(Beginning of SOURCE MATERIAL)

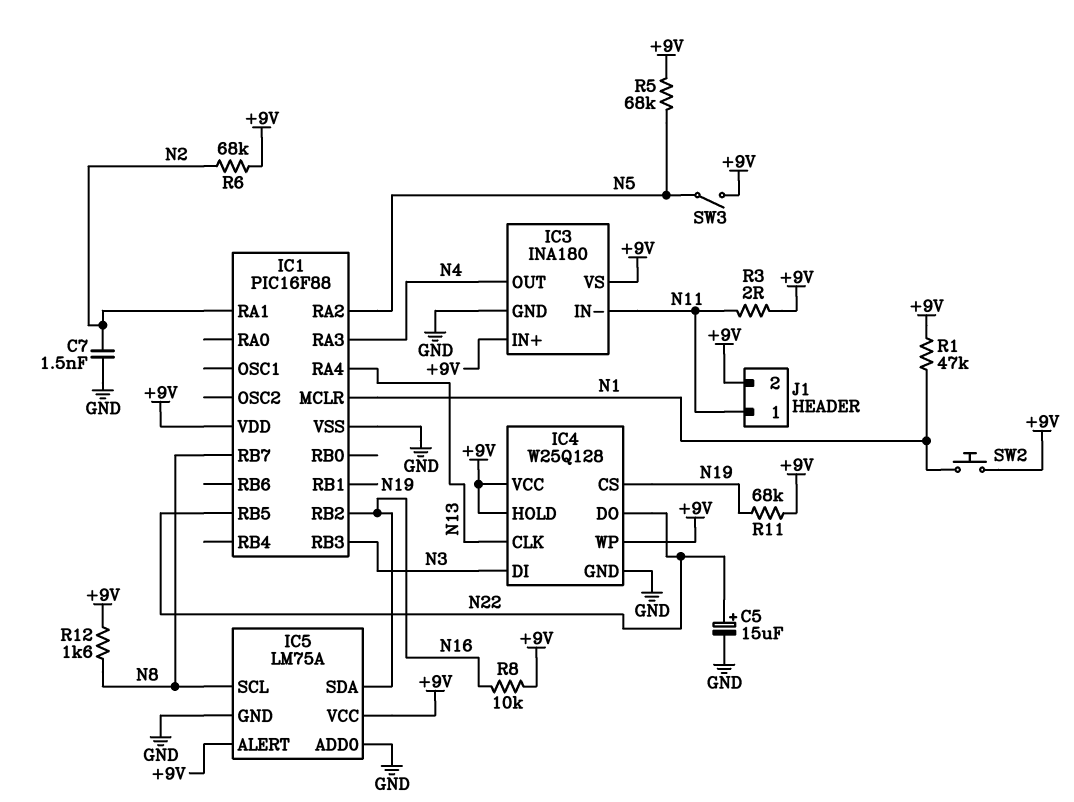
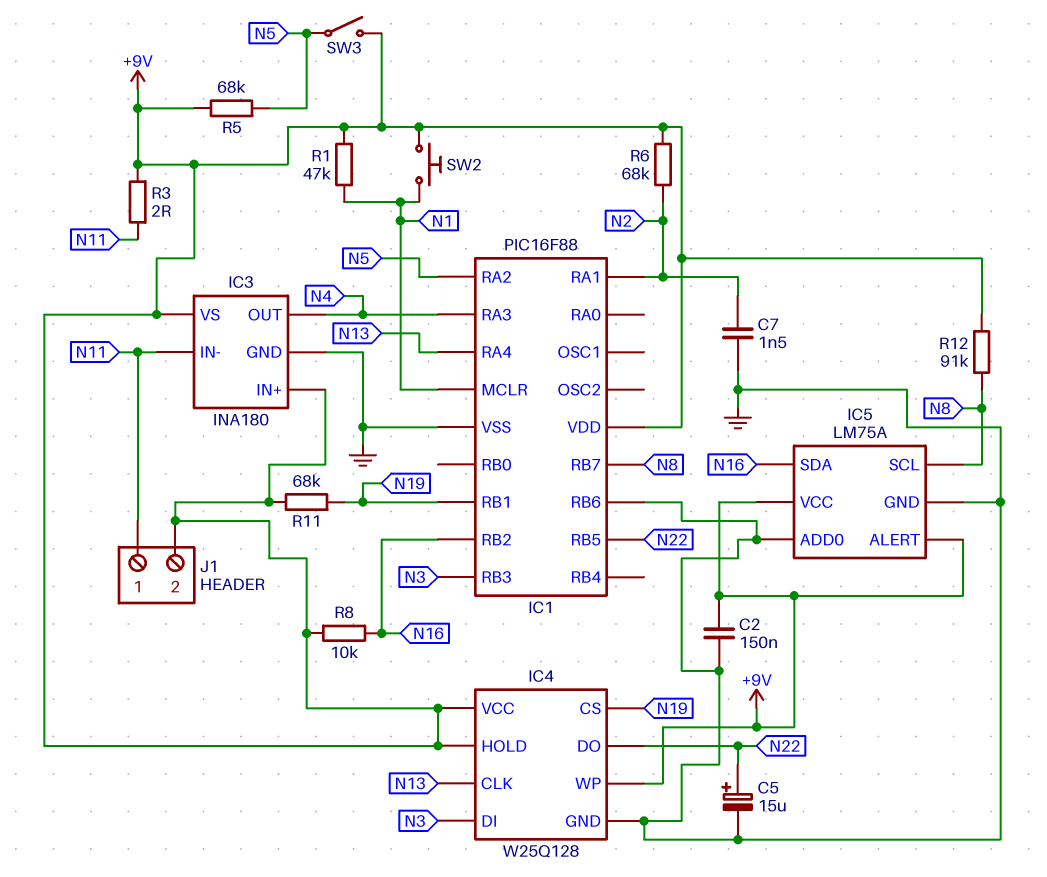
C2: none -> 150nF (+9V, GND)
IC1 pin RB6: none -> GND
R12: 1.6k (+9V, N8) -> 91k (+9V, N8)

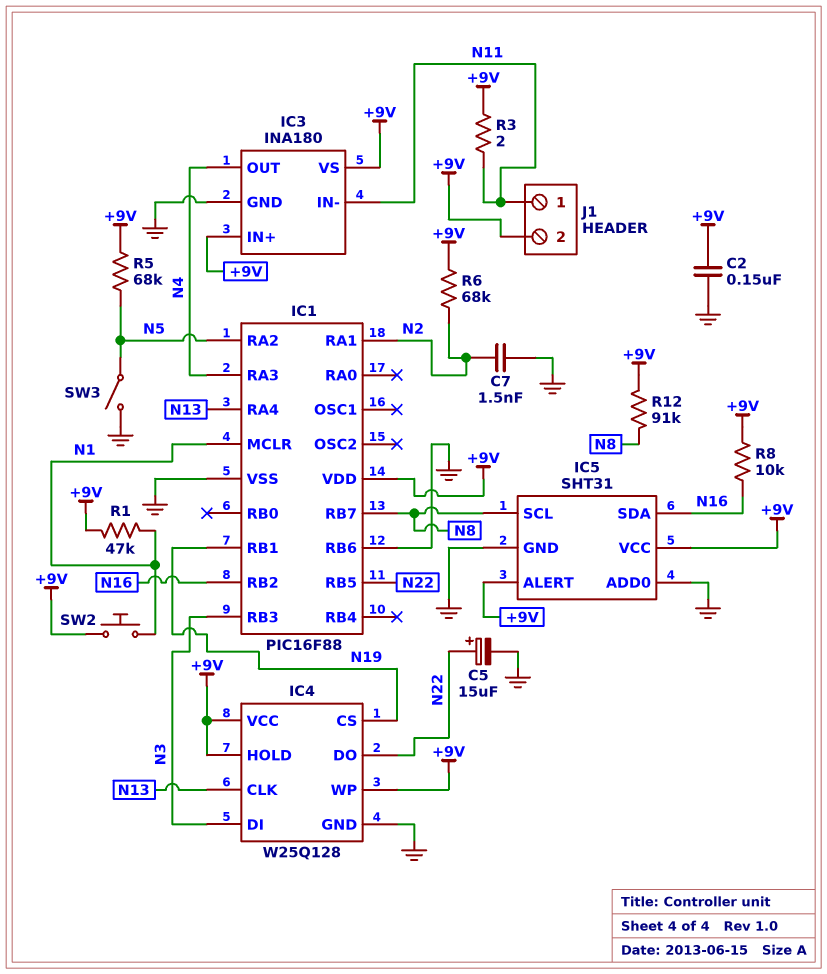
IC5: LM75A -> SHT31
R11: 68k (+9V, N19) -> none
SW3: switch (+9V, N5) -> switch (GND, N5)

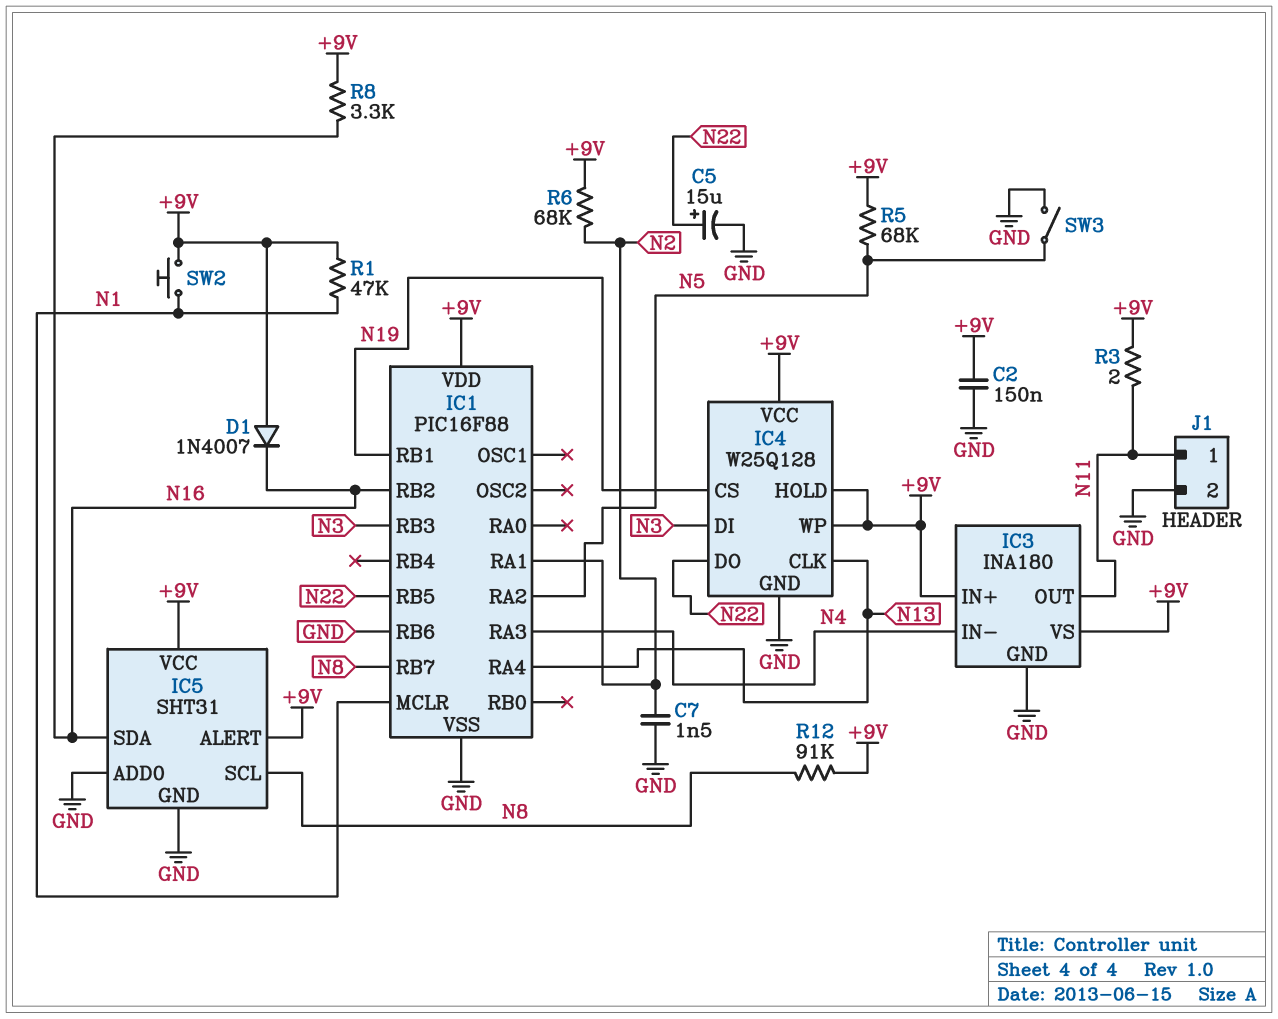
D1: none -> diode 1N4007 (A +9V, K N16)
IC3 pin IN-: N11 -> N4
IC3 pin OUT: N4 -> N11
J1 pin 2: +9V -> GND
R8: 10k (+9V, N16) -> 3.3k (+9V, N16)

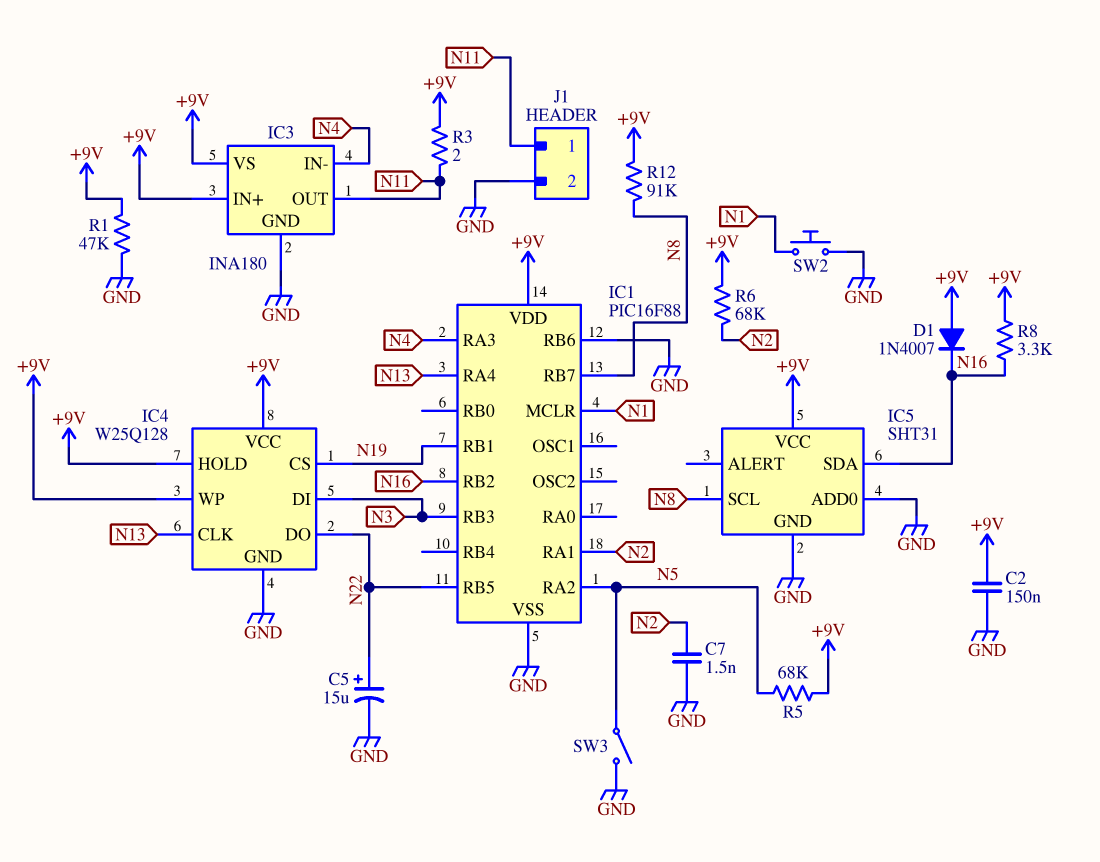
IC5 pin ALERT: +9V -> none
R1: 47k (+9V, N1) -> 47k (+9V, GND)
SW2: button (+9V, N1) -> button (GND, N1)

(End of SOURCE MATERIAL)
(Beginning of SOURCE MATERIAL)

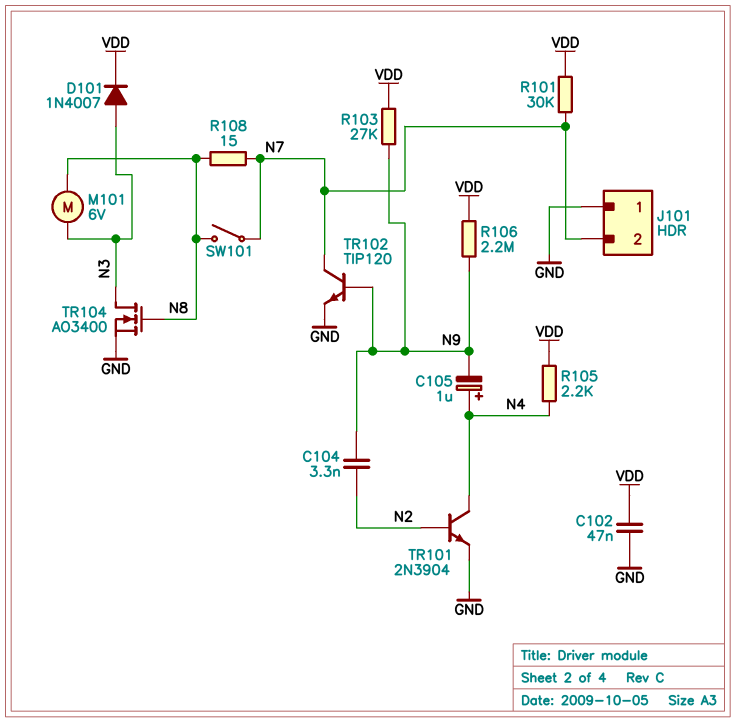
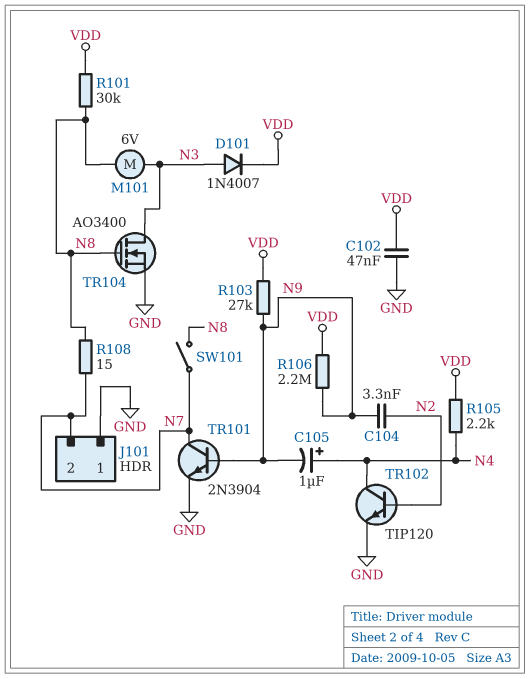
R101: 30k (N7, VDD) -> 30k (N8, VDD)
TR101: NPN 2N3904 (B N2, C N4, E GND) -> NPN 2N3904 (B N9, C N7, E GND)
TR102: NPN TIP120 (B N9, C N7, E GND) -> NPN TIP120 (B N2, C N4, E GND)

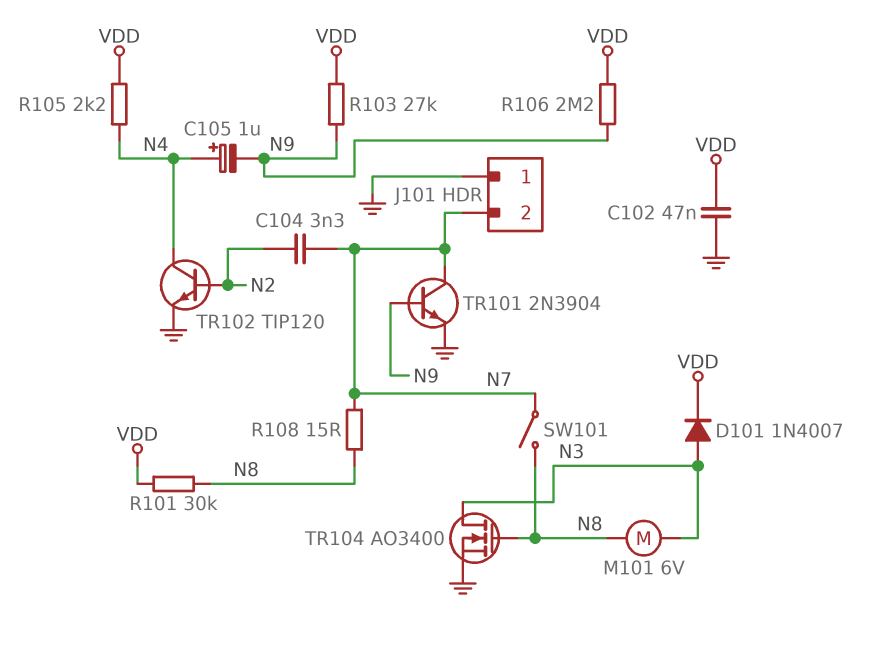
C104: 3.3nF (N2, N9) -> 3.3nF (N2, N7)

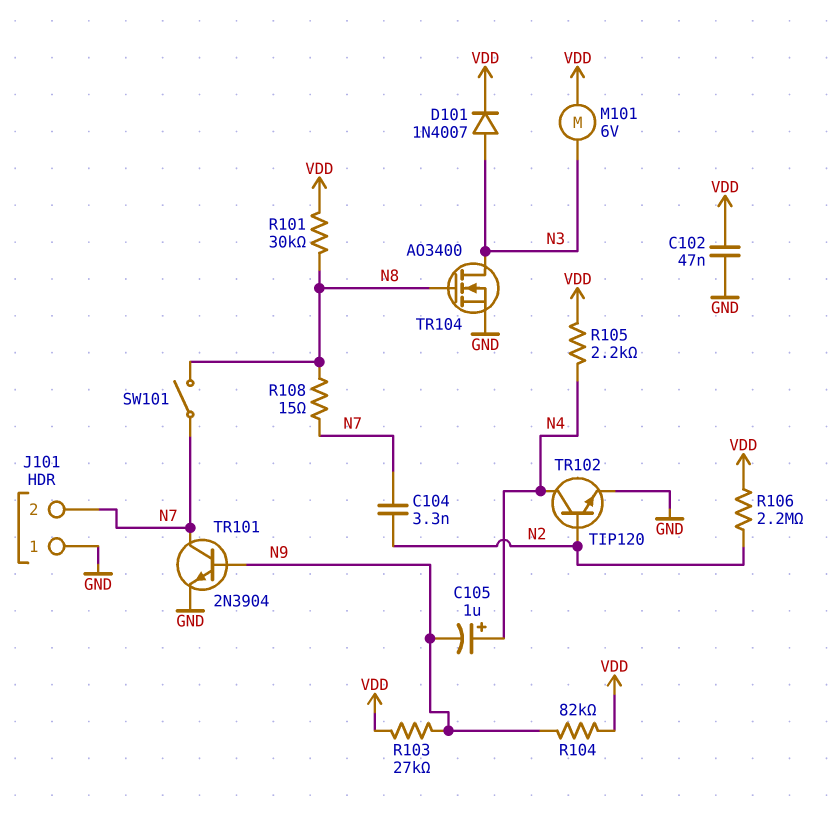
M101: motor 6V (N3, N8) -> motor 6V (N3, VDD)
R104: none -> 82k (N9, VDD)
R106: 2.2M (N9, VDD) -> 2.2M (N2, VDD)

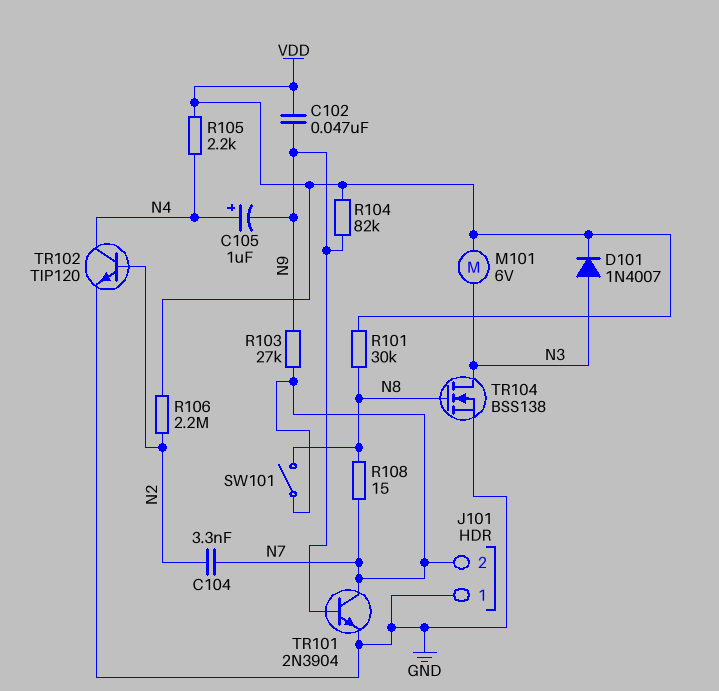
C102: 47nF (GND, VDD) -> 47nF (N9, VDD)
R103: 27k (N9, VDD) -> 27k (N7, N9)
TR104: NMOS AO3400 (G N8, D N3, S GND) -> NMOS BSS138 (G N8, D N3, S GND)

(End of SOURCE MATERIAL)
(Beginning of SOURCE MATERIAL)

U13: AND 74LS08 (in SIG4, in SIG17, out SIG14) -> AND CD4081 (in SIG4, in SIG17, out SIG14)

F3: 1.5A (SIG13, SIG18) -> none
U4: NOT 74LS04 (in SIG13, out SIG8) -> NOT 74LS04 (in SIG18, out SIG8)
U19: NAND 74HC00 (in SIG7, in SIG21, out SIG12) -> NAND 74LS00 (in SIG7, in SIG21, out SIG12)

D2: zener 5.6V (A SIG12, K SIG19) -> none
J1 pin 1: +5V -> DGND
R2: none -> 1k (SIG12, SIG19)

(End of SOURCE MATERIAL)

*EXERCISE INSTRUCTIONS*: In the records above, find the line containing "C2: none -> 150nF (+9V, GND)" and the line containing "SW2: button (+9V, N1) -> button (GND, N1)", then give both of them again word for word along with every line between. Omit any pictures.

*EXERCISE OUTPUT*:
C2: none -> 150nF (+9V, GND)
IC1 pin RB6: none -> GND
R12: 1.6k (+9V, N8) -> 91k (+9V, N8)

IC5: LM75A -> SHT31
R11: 68k (+9V, N19) -> none
SW3: switch (+9V, N5) -> switch (GND, N5)

D1: none -> diode 1N4007 (A +9V, K N16)
IC3 pin IN-: N11 -> N4
IC3 pin OUT: N4 -> N11
J1 pin 2: +9V -> GND
R8: 10k (+9V, N16) -> 3.3k (+9V, N16)

IC5 pin ALERT: +9V -> none
R1: 47k (+9V, N1) -> 47k (+9V, GND)
SW2: button (+9V, N1) -> button (GND, N1)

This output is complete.